Exercise materials:
=== Section Start ===

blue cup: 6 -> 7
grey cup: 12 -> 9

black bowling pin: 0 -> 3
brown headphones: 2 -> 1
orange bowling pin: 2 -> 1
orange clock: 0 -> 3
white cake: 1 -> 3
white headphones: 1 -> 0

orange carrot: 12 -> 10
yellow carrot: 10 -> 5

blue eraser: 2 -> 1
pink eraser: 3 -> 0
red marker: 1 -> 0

=== Section End ===
=== Section Start ===

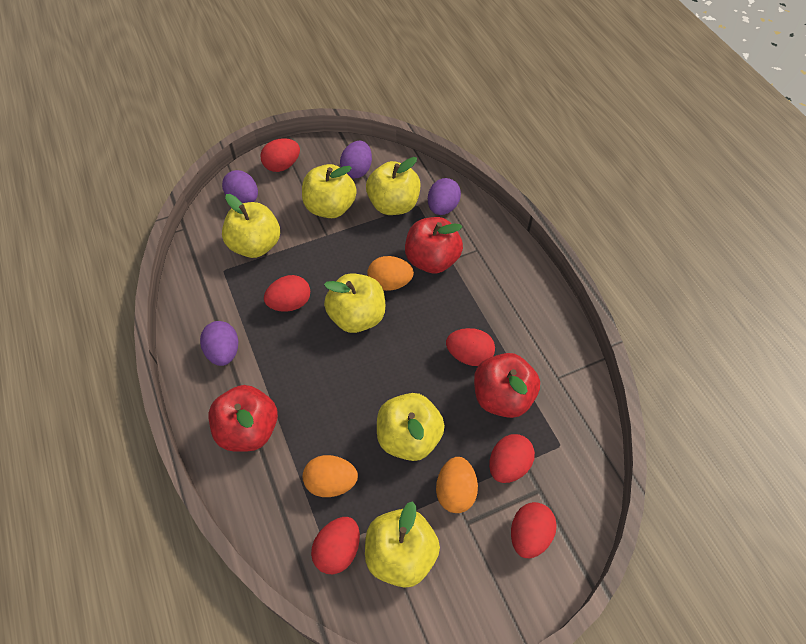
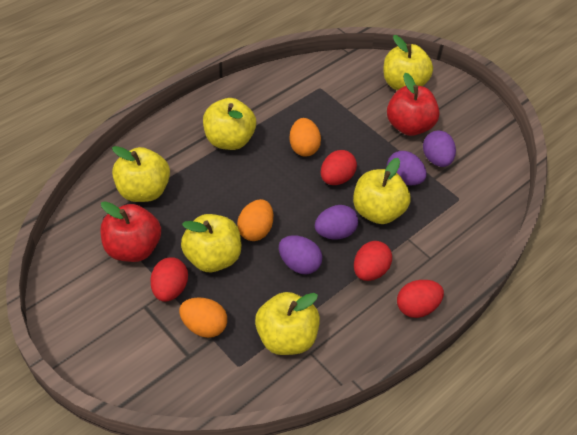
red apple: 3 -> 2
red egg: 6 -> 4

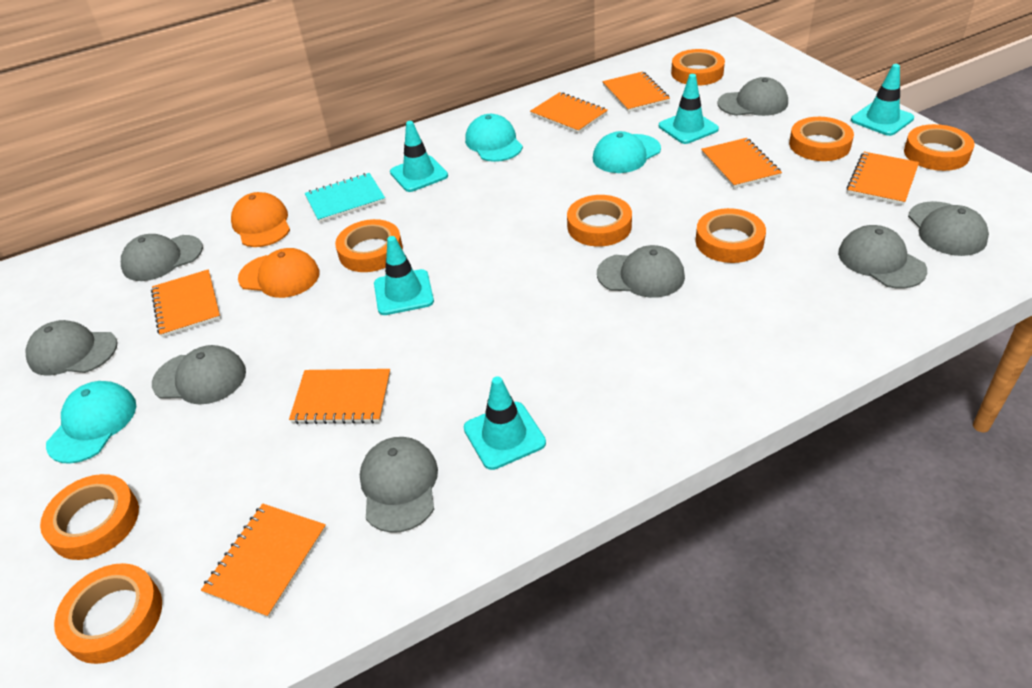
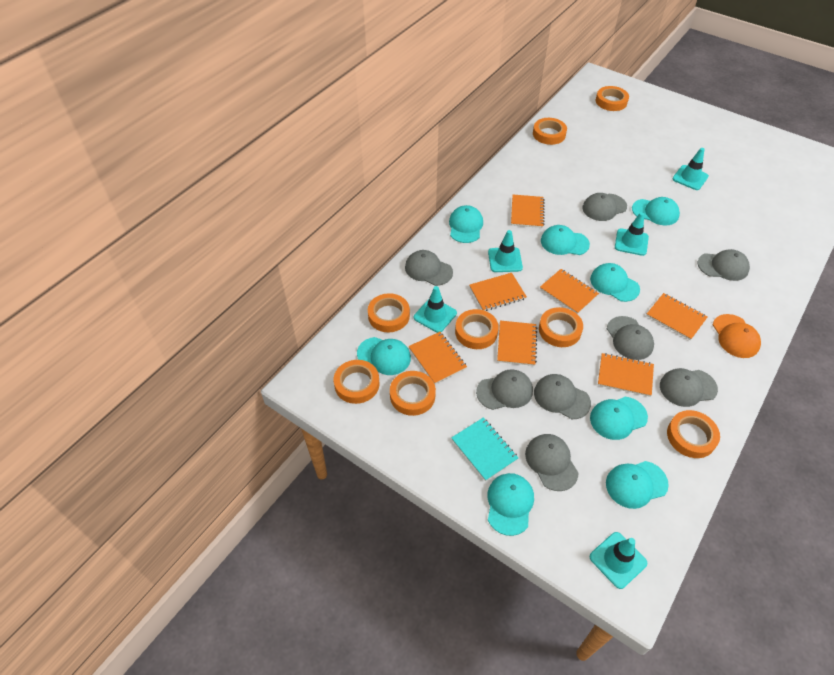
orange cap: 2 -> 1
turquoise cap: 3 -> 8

=== Section End ===

Take every line from the records above that has the word "carrot" and copy it.

Result:
orange carrot: 12 -> 10
yellow carrot: 10 -> 5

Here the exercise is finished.